Start of Stored data

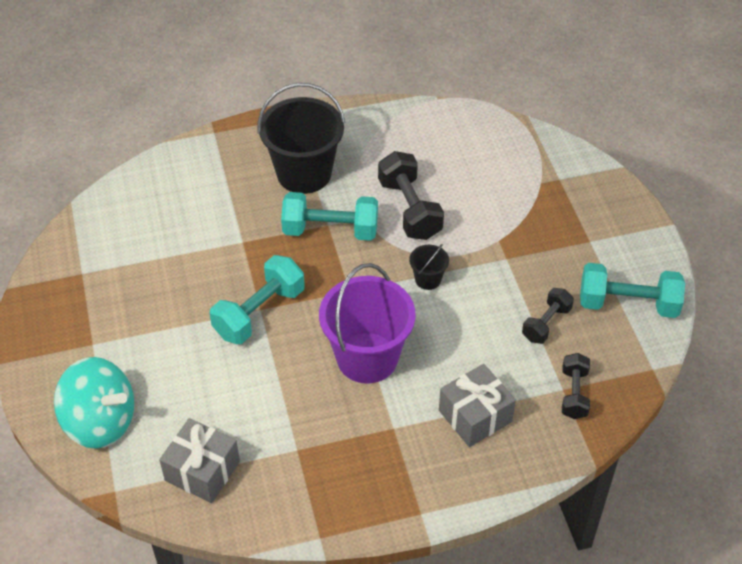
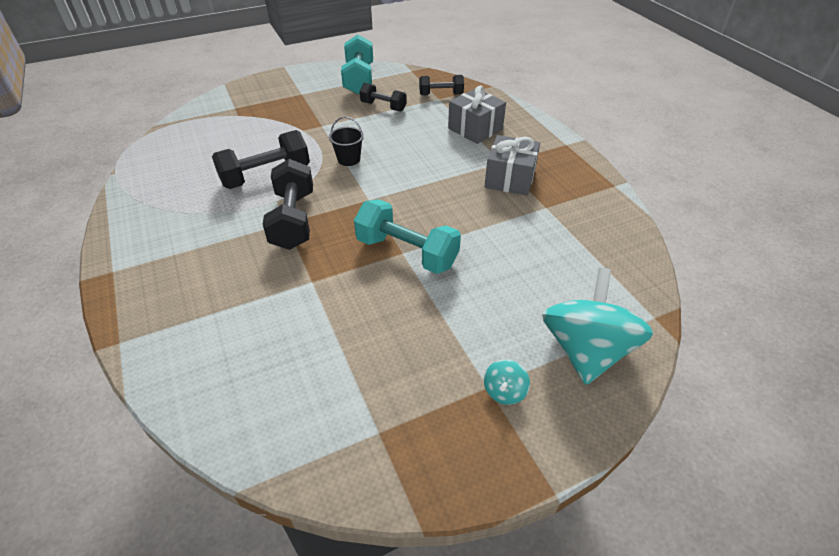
camera: 100 degrees left, 5 degrees down
(84, 354) = (504, 391): none -> turquoise spinning top
(202, 471) = (597, 259): grey gift -> grey gift (510, 179)
(304, 173) = (209, 249): black bucket -> none
(330, 230) = (293, 220): turquoise dumbbell -> black dumbbell
(367, 357) = (439, 181): purple bucket -> none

End of Stored data

Exercise details ▸
Print all entries exactly, without images.

Solution for this exercise ▸
camera: 100 degrees left, 5 degrees down
(84, 354) = (504, 391): none -> turquoise spinning top
(202, 471) = (597, 259): grey gift -> grey gift (510, 179)
(304, 173) = (209, 249): black bucket -> none
(330, 230) = (293, 220): turquoise dumbbell -> black dumbbell
(367, 357) = (439, 181): purple bucket -> none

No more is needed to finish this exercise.